(Structured diff data)
=====

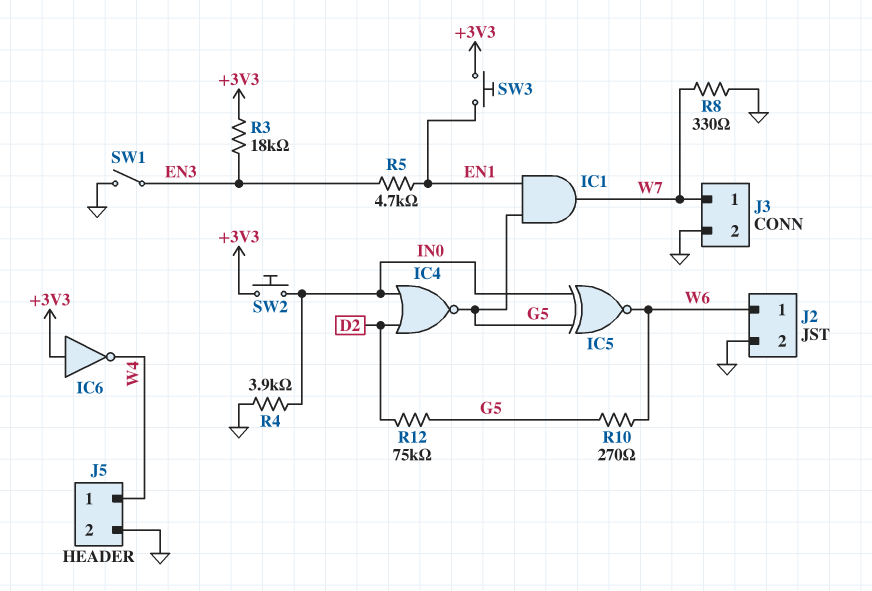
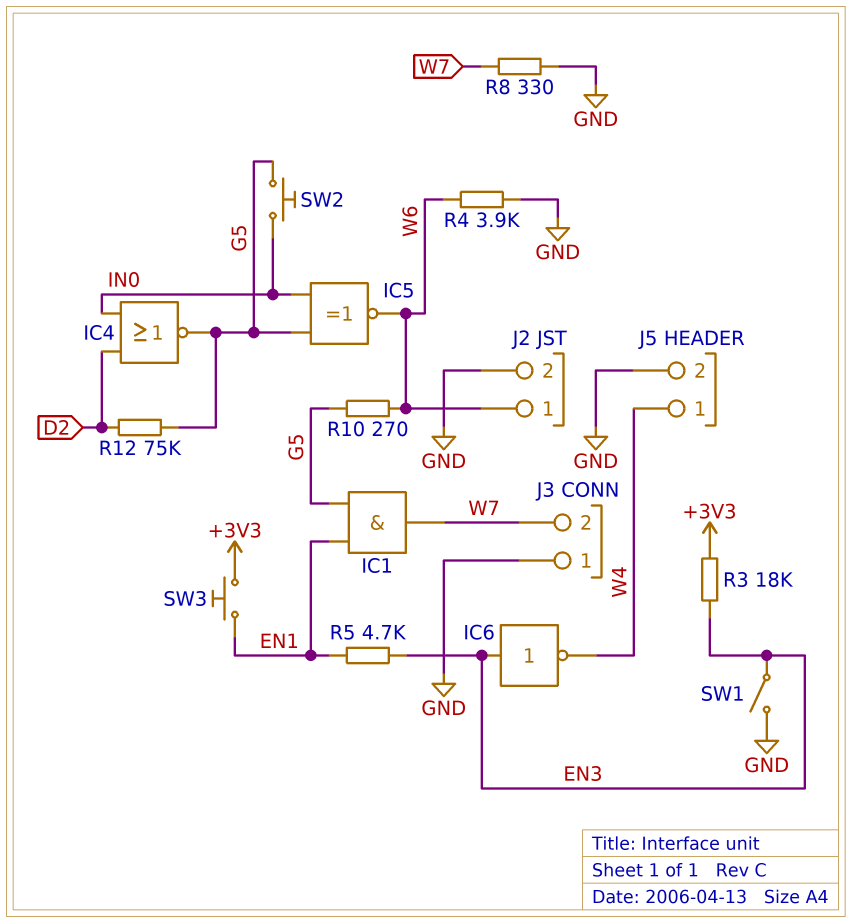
IC6: NOT (in +3V3, out W4) -> NOT (in EN3, out W4)
J3 pin 1: W7 -> GND
J3 pin 2: GND -> W7
R4: 3.9k (GND, IN0) -> 3.9k (GND, W6)
SW2: button (+3V3, IN0) -> button (G5, IN0)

=====

The required result is an exact repeat of the records above from the line containing "J3 pin 1: W7 -> GND" to their final line.

• [YOUR RESPONSE]
J3 pin 1: W7 -> GND
J3 pin 2: GND -> W7
R4: 3.9k (GND, IN0) -> 3.9k (GND, W6)
SW2: button (+3V3, IN0) -> button (G5, IN0)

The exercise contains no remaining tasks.